# WHAT YOU SHOULD DO
Starting at the line that contains "brown plate C1", copy each line through the end of the listing below. Include both ends and output nothing more.

# SUPPLIED INFORMATION
────────────────────
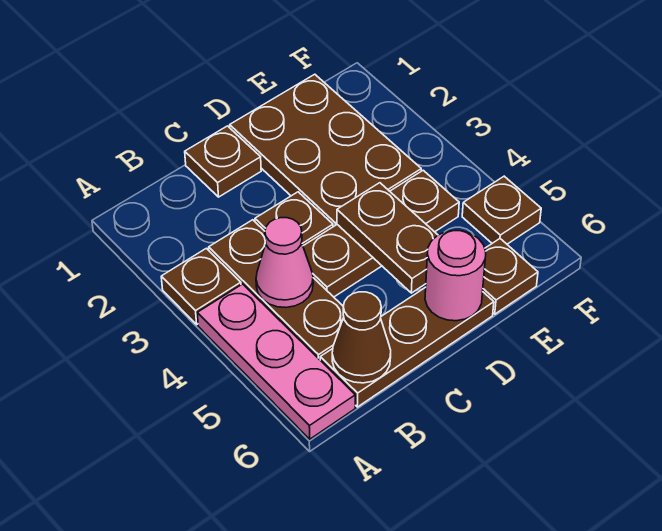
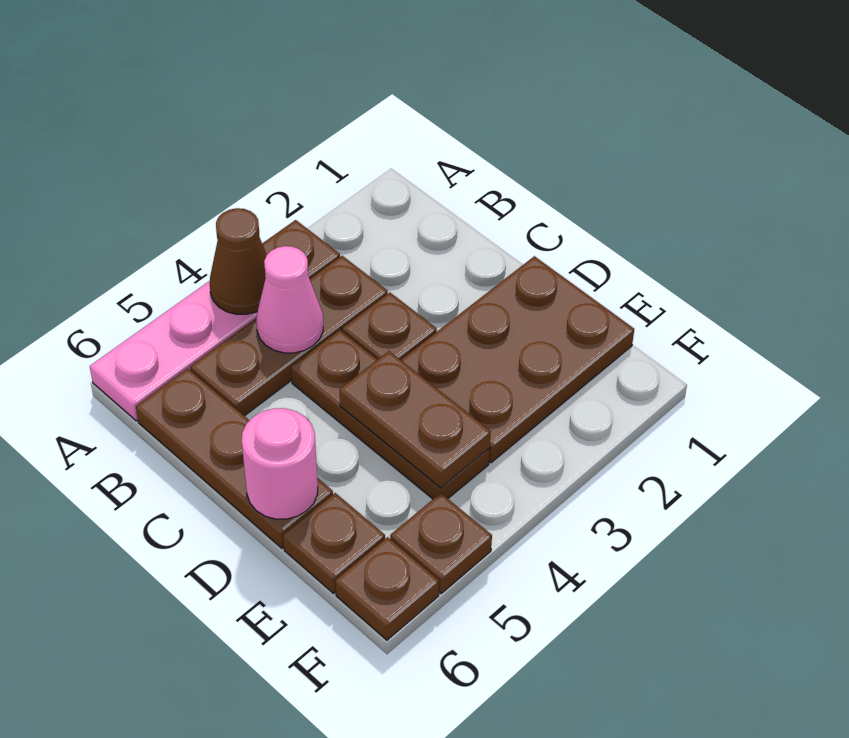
brown cone B6 level 2 -> brown cone A4 level 2
brown plate C1 level 1 -> brown plate F6 level 1
brown plate D4:D5 level 2 -> brown plate D4:E4 level 2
────────────────────
# ANSWER BOX
brown plate C1 level 1 -> brown plate F6 level 1
brown plate D4:D5 level 2 -> brown plate D4:E4 level 2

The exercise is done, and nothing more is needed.